◆ YOUR ASSIGNMENT ◆
For the records that follow, restate each one word for word and leave the images behind.

◆ EXERCISE MATERIALS ◆
>>>>

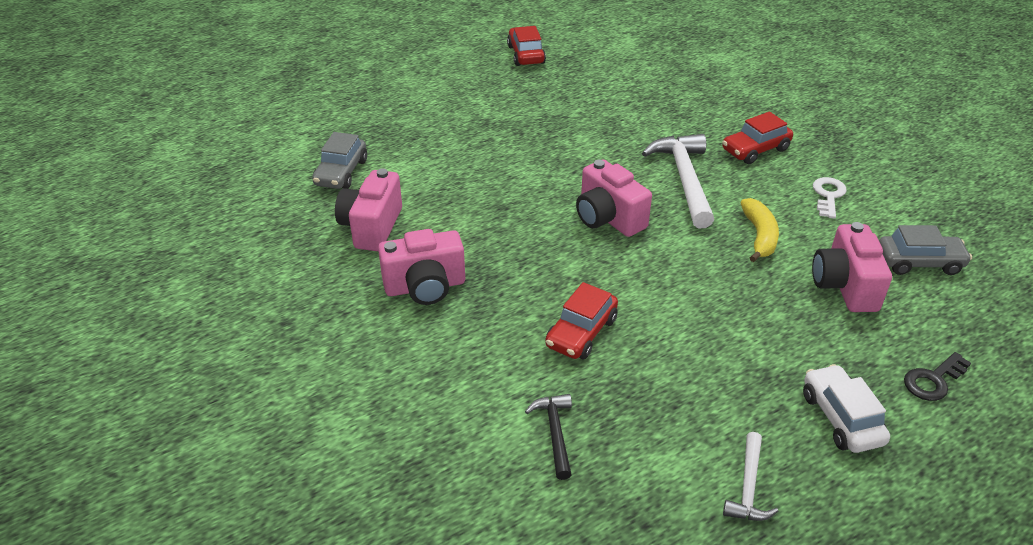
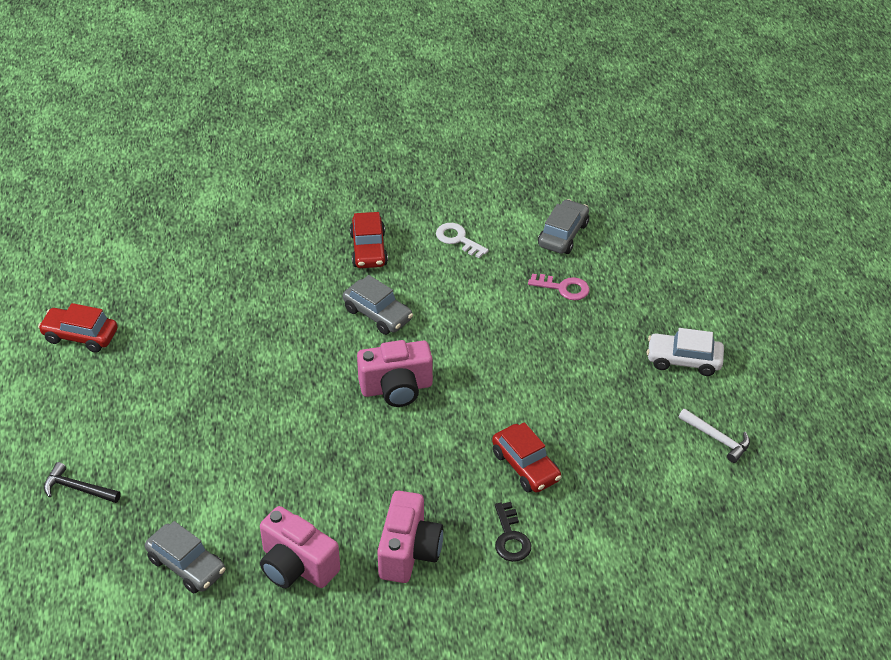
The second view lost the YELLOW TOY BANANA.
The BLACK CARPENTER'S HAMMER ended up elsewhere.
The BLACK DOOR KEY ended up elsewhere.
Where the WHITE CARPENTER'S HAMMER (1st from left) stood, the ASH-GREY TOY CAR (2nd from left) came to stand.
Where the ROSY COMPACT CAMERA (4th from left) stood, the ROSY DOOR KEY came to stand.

<<<<

◆ YOUR RESPONSE ◆
The second view lost the YELLOW TOY BANANA.
The BLACK CARPENTER'S HAMMER ended up elsewhere.
The BLACK DOOR KEY ended up elsewhere.
Where the WHITE CARPENTER'S HAMMER (1st from left) stood, the ASH-GREY TOY CAR (2nd from left) came to stand.
Where the ROSY COMPACT CAMERA (4th from left) stood, the ROSY DOOR KEY came to stand.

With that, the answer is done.